- _Task brief_
For the data that follows, state how many lines hold the string "turquoise", giving the number by itself.

- _Data records_
------------------------------------

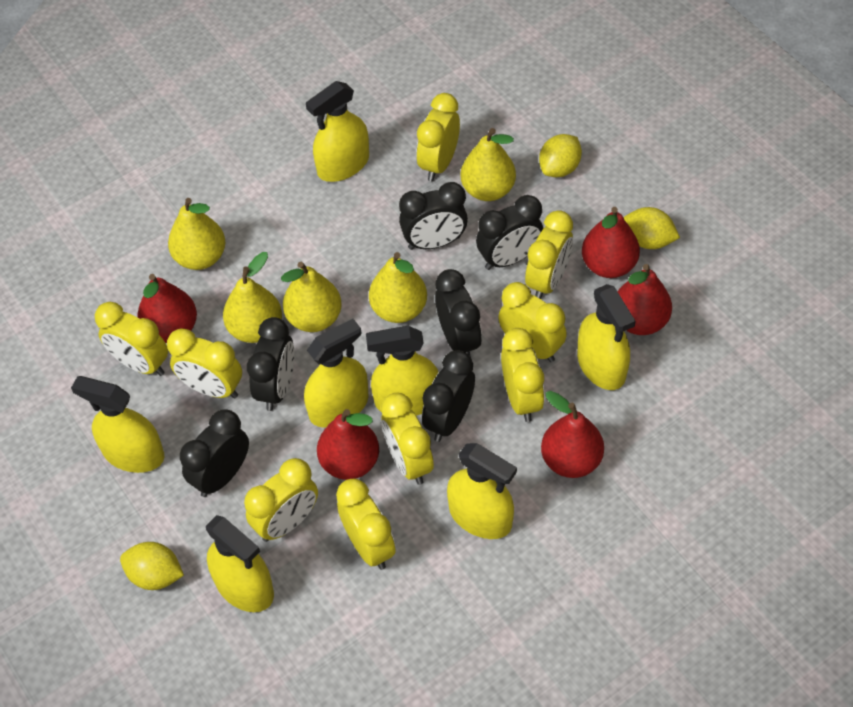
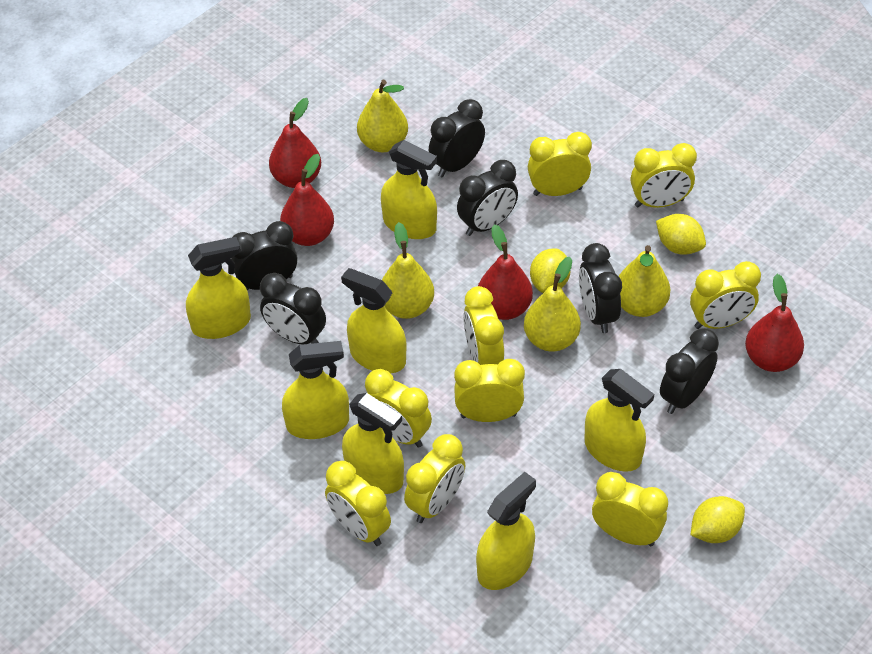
red pear: 5 -> 4
yellow pear: 5 -> 4

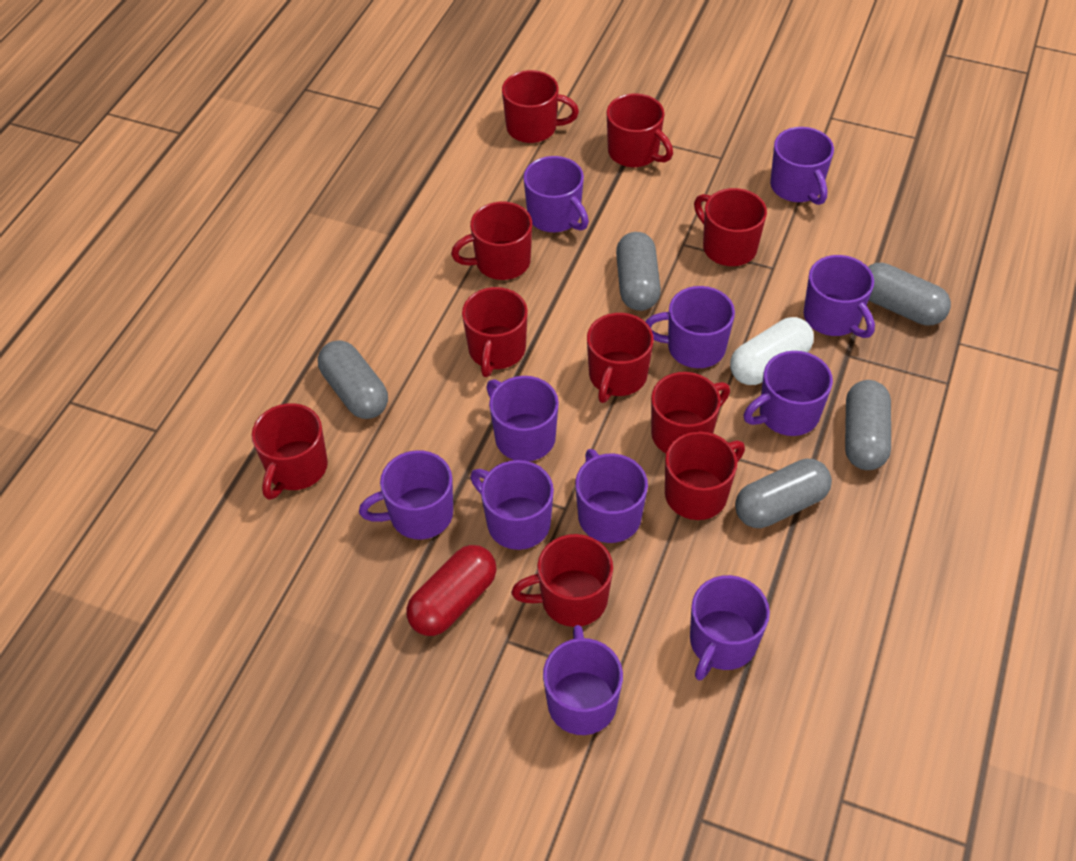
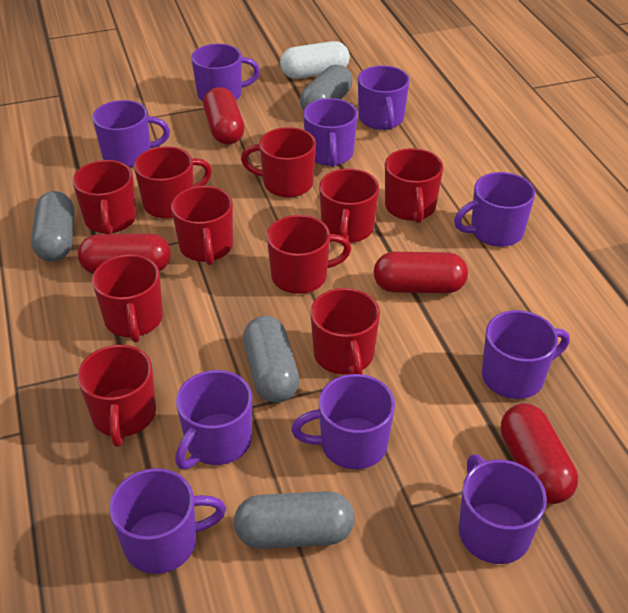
grey capsule: 5 -> 4
purple mug: 11 -> 10
red capsule: 1 -> 4

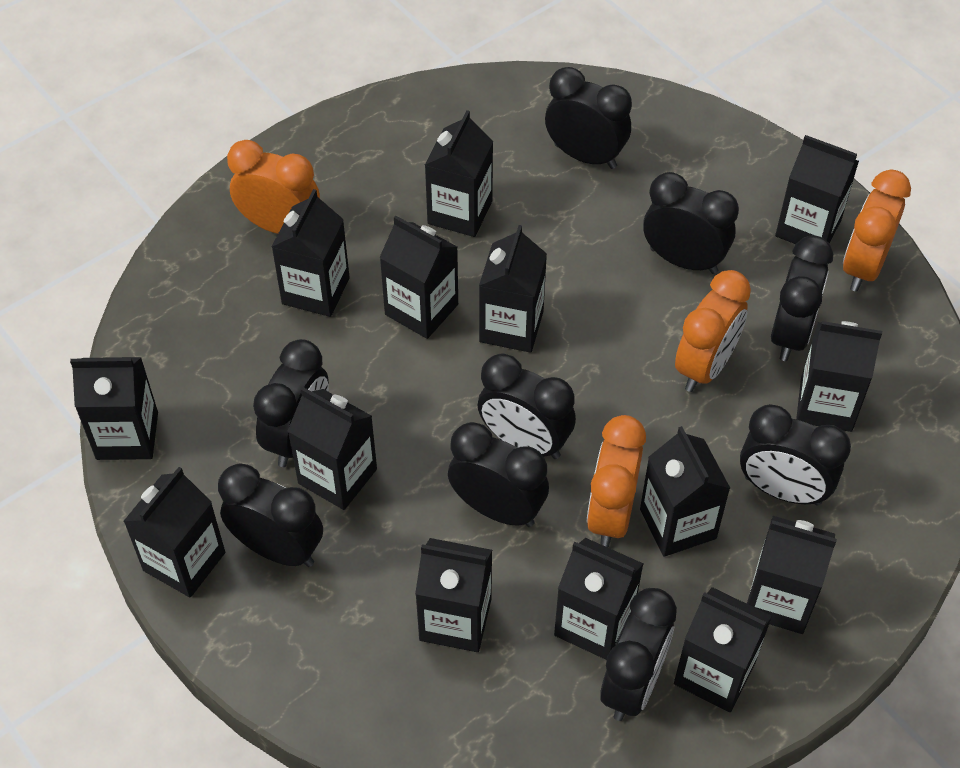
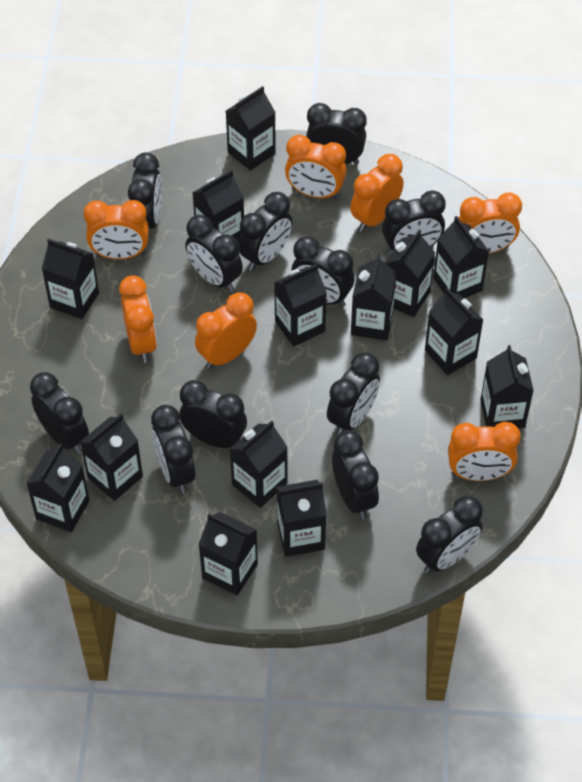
black clock: 9 -> 12
orange clock: 4 -> 7

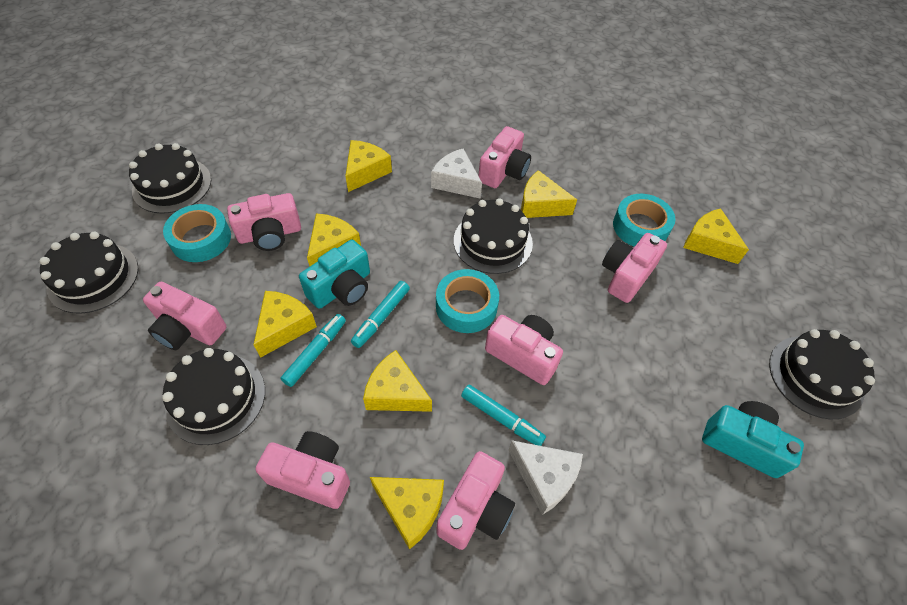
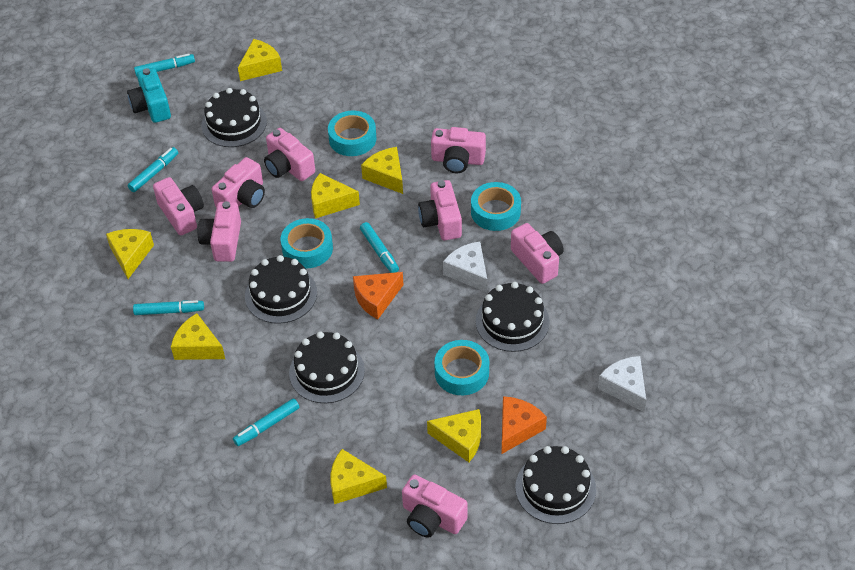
orange cheese: 0 -> 2
pink camera: 7 -> 8
turquoise camera: 2 -> 1
turquoise marker: 3 -> 5
turquoise tape: 3 -> 4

------------------------------------

- _Finished task_
3